**Stored data:**
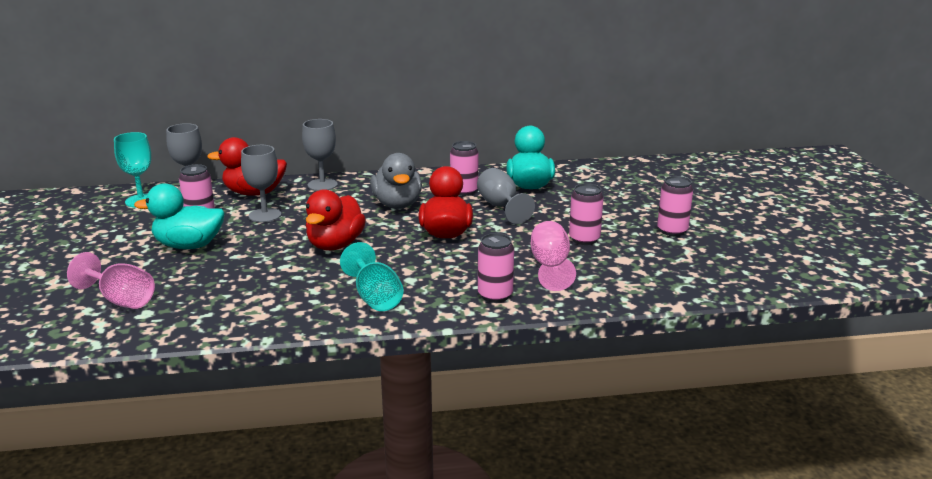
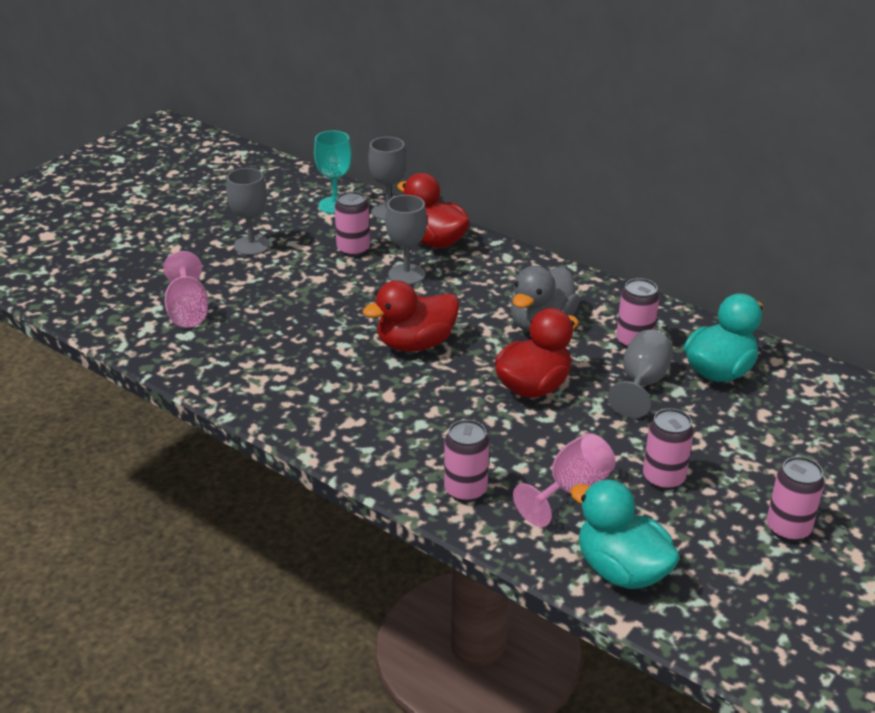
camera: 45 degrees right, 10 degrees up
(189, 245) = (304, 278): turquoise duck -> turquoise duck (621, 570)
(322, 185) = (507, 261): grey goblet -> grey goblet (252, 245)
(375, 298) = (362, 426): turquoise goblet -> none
* * *
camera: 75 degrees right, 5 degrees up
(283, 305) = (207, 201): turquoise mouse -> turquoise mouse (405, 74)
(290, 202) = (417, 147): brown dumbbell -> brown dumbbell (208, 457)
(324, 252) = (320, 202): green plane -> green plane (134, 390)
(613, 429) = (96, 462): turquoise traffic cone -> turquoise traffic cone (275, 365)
...
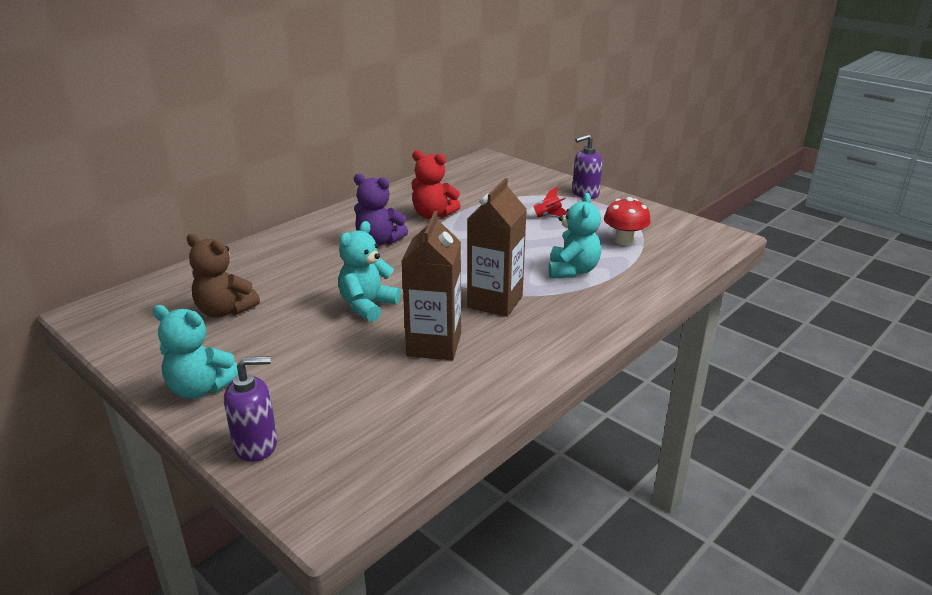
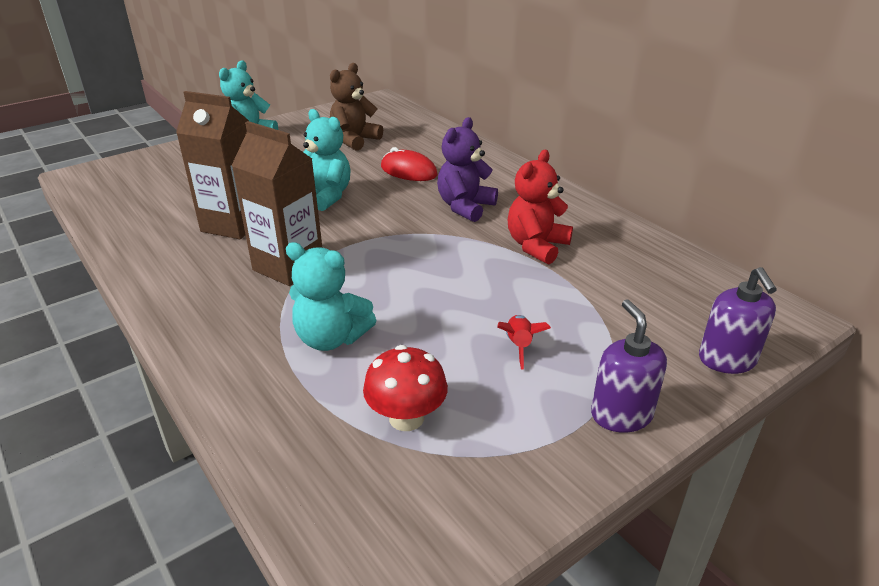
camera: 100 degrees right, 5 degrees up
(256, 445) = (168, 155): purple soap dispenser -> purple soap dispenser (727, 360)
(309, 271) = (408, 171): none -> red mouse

**Task to carry out:** Precisely the lines between those holding "camera: 100 degrees right, 5 degrees up" and "(309, 271) = (408, 171): none -> red mouse", inclusive, are to be reproduced from the listing above, with nothing added.

**Worked solution:**
camera: 100 degrees right, 5 degrees up
(256, 445) = (168, 155): purple soap dispenser -> purple soap dispenser (727, 360)
(309, 271) = (408, 171): none -> red mouse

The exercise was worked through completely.